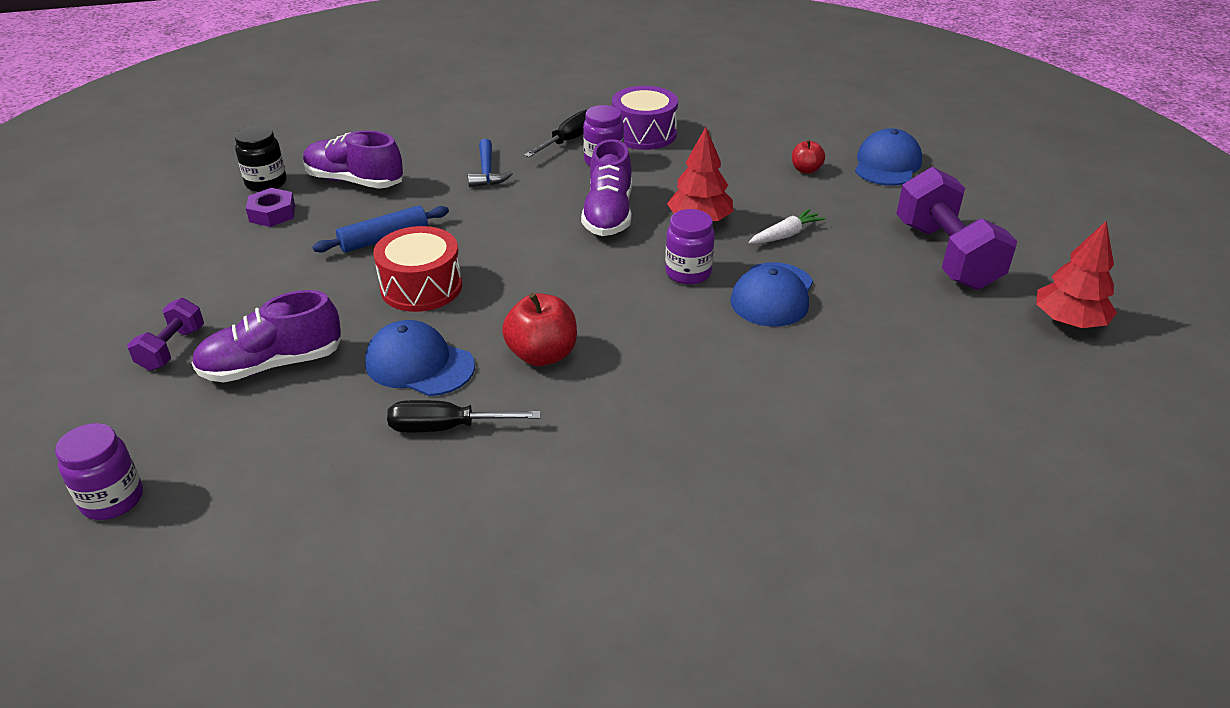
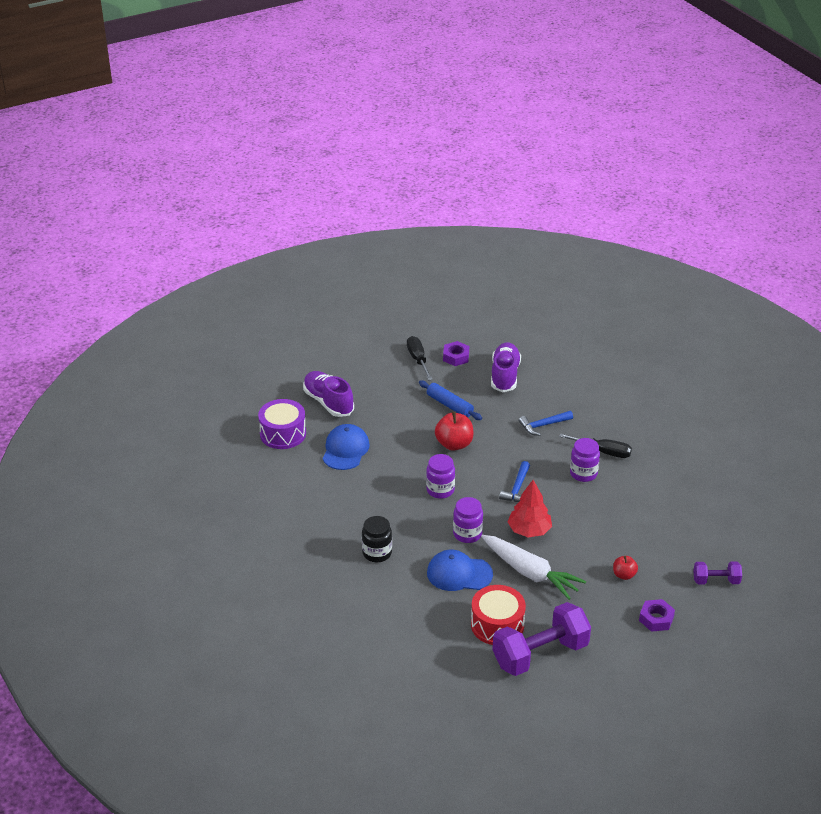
camera: 75 degrees right, 0 degrees up
purple jar [55,423,143,520] -> purple jar moved to [426,454,455,499]
purple dumbbell [127,298,204,371] -> purple dumbbell moved to [693,562,742,584]
black jar [235,125,287,192] -> black jar moved to [362,516,392,562]
red drum [373,226,462,312] -> red drum moved to [471,585,526,645]
black screwdriver [387,400,541,432] -> black screwdriver moved to [407,336,433,380]
red apple [502,293,577,366] -> red apple moved to [435,412,474,451]
purple shoe [581,139,632,236] -> blue hammer [499,461,530,502]
purple drum [612,86,678,150] -> purple drum moved to [258,399,306,449]
white carrot [749,209,826,244] -> white carrot [481,535,586,600], size x1.90
blue cap [855,128,922,186] -> purple nut [639,599,675,632]
red tree [1036,221,1117,328] -> none

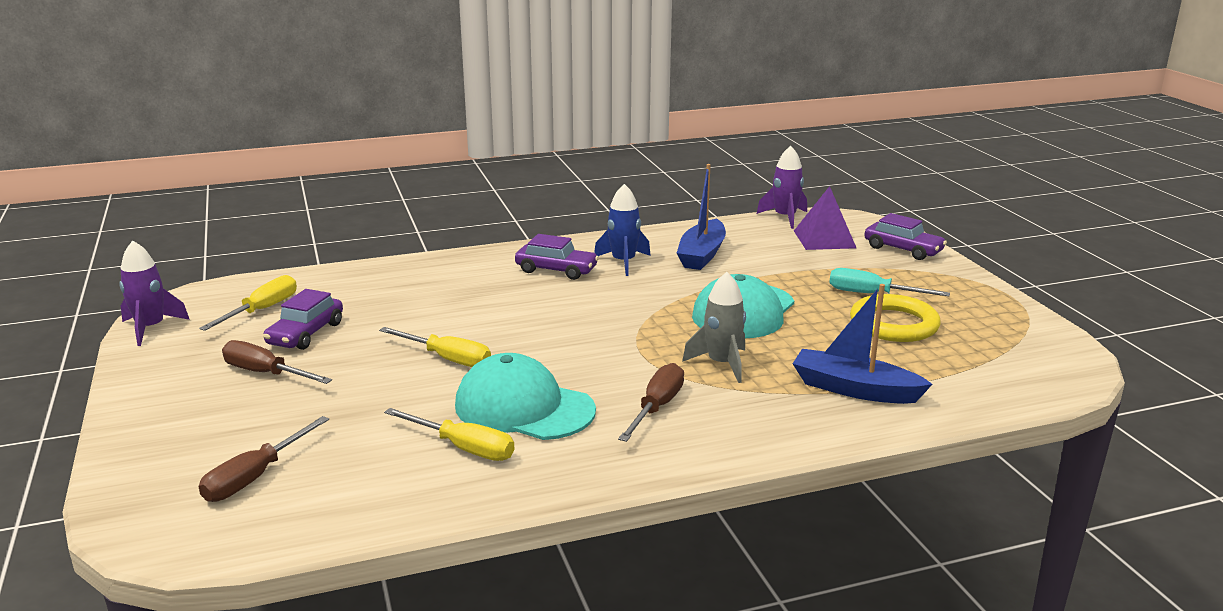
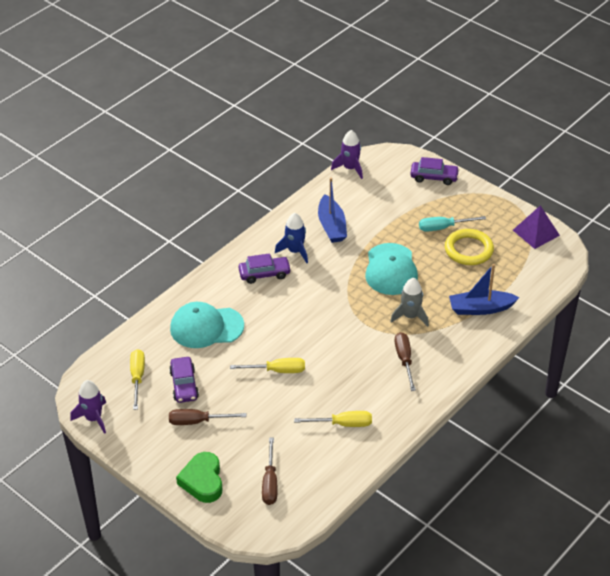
camera: 30 degrees left, 20 degrees up
turquoise cap [455,353,596,440] -> turquoise cap moved to [170,302,244,348]
purple pyramid [794,186,856,250] -> purple pyramid moved to [513,205,560,249]
none -> green heart [176,452,223,503]

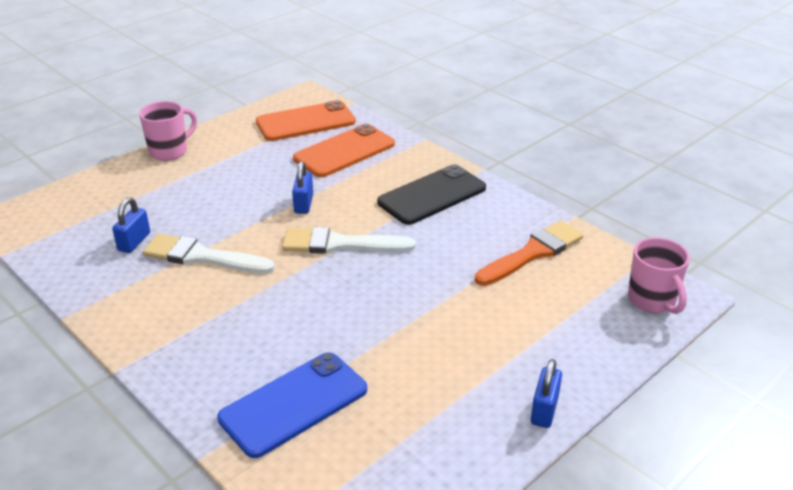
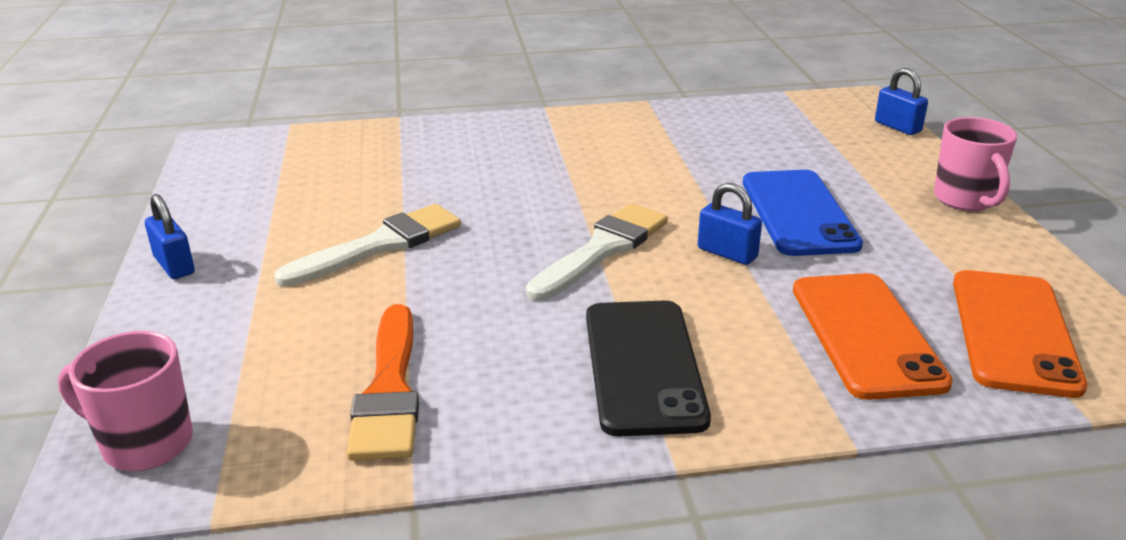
camera: 125 degrees right, 5 degrees down
blue padlock [112,197,150,253] -> blue padlock moved to [875,68,928,135]
white brush [143,233,275,274] -> white brush moved to [274,204,461,287]
blue phone [217,352,367,458] -> blue phone moved to [743,170,863,256]

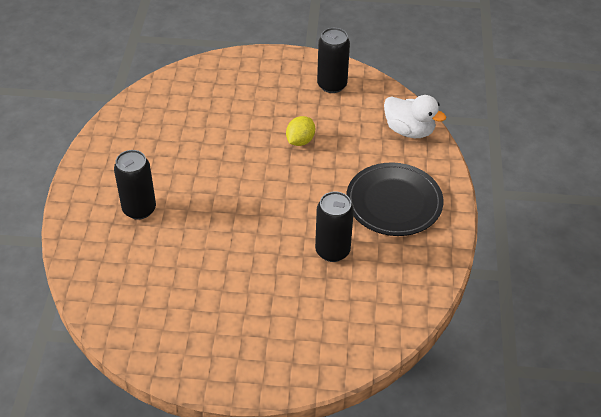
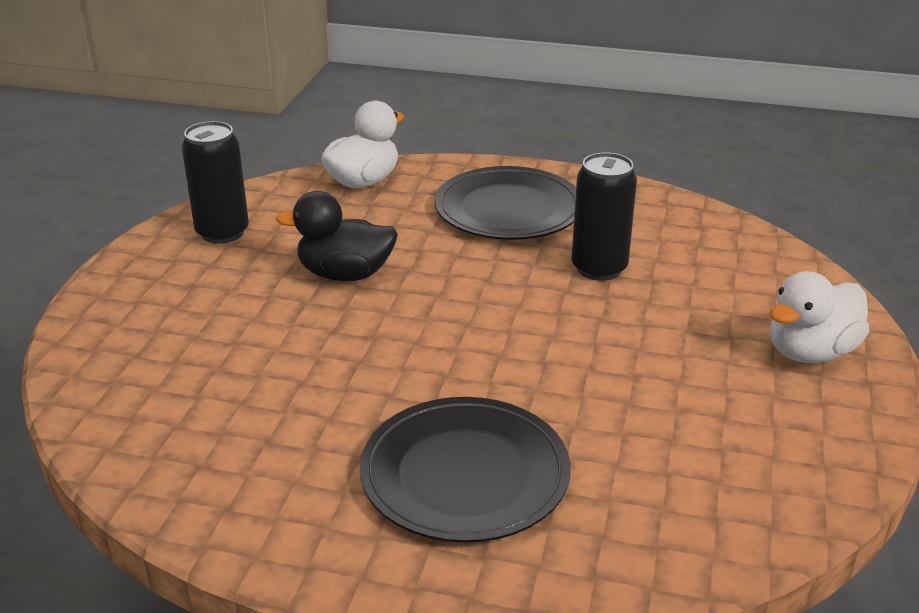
camera: 80 degrees left, 15 degrees down
black can [114,150,156,220] -> black plate [360,397,571,543]
yellow lemon [286,116,315,146] -> black duck [276,191,398,281]
none -> white duck [770,271,870,363]

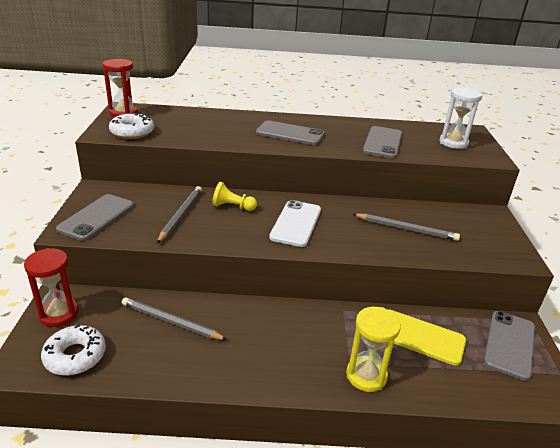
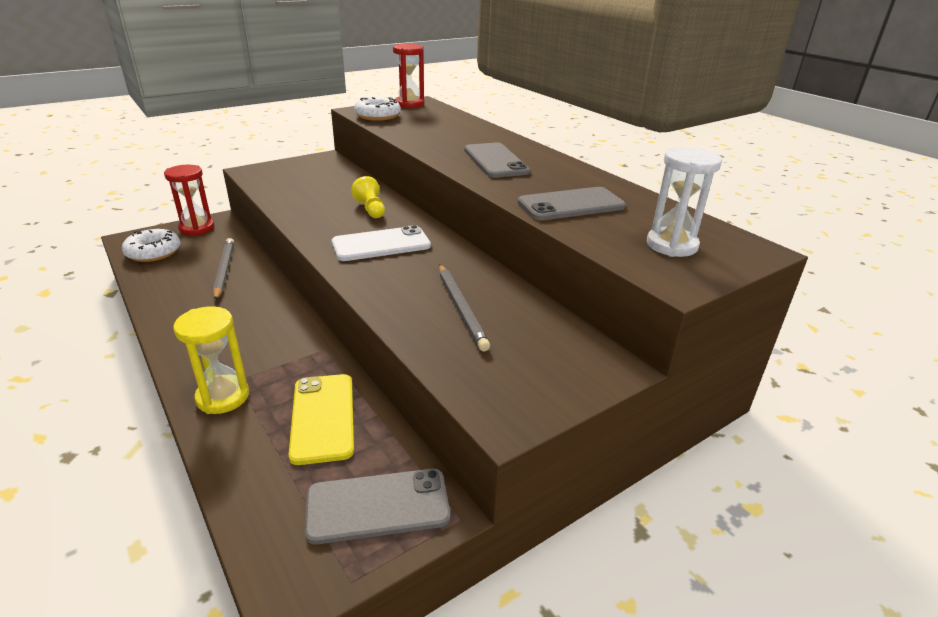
camera: 55 degrees right, 0 degrees up
grey phone [56,194,134,241] -> none
grey pencil [157,186,202,243] -> none

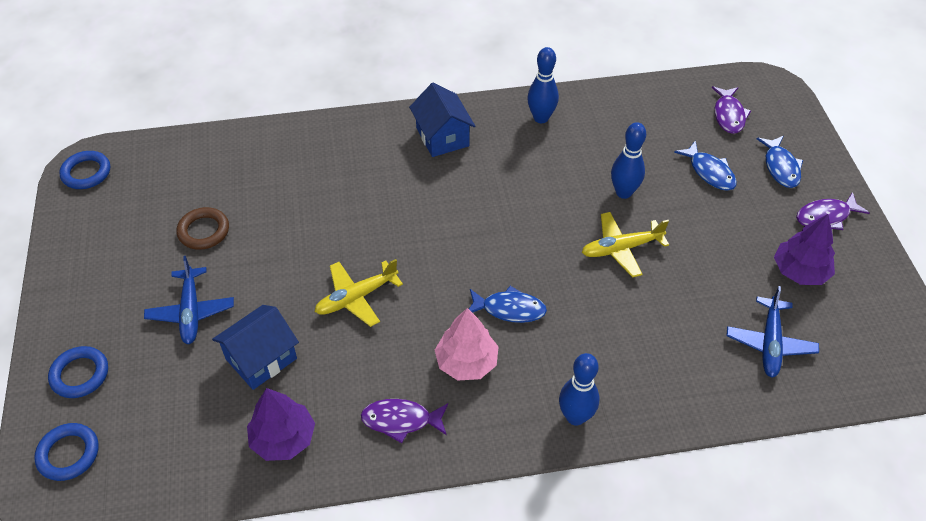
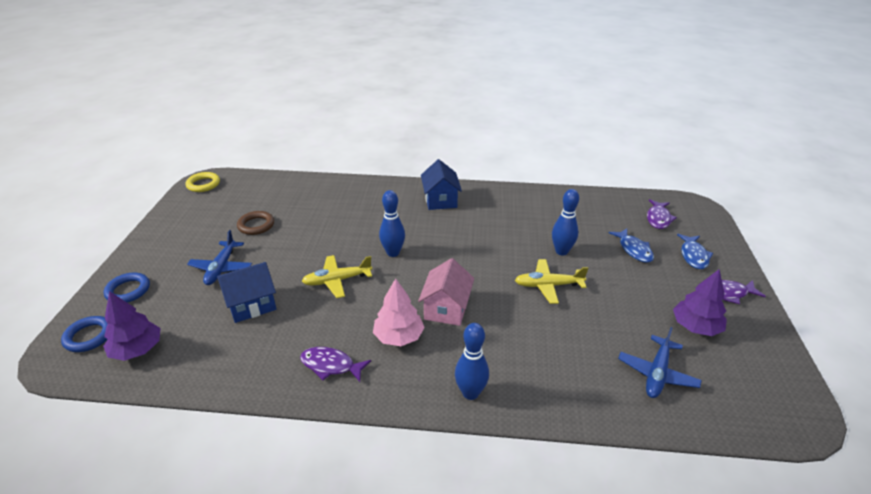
camera: 15 degrees right, 15 degrees down
blue ring [59,151,110,189] -> yellow ring [185,172,220,192]
purple tree [247,388,315,461] -> purple tree moved to [103,291,161,361]
blue fish [469,286,547,323] -> pink house [418,258,474,326]
blue bowling pin [527,47,559,123] -> blue bowling pin moved to [379,190,405,257]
------------------------
- **Try it**: What is needed is each line from the records with the word "grey" in it.

- **Answer box**:
grey phone [56,194,134,241] -> none
grey pencil [157,186,202,243] -> none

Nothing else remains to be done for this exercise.